→ **Information shown**
.....

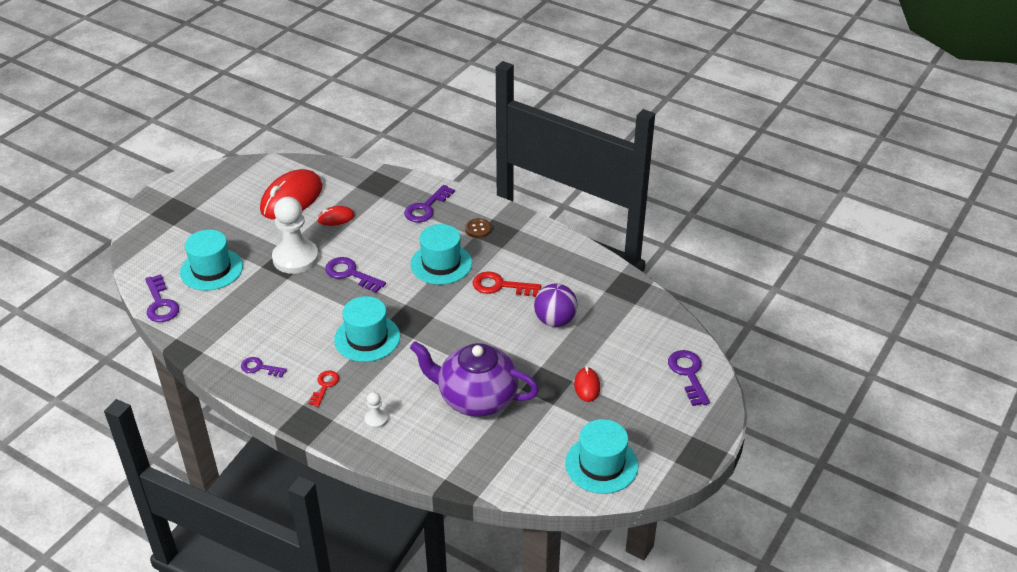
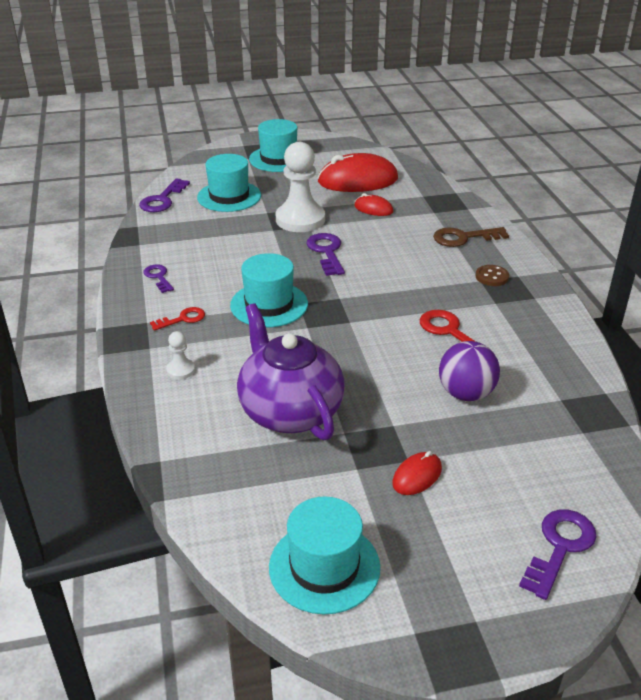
camera: 45 degrees right, 5 degrees down
(426, 208) = (464, 238): purple key -> brown key
(441, 264) = (417, 285): turquoise hat -> turquoise hat (278, 159)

.....

Print every line of the listing exactly, please, and leave the images out.

camera: 45 degrees right, 5 degrees down
(426, 208) = (464, 238): purple key -> brown key
(441, 264) = (417, 285): turquoise hat -> turquoise hat (278, 159)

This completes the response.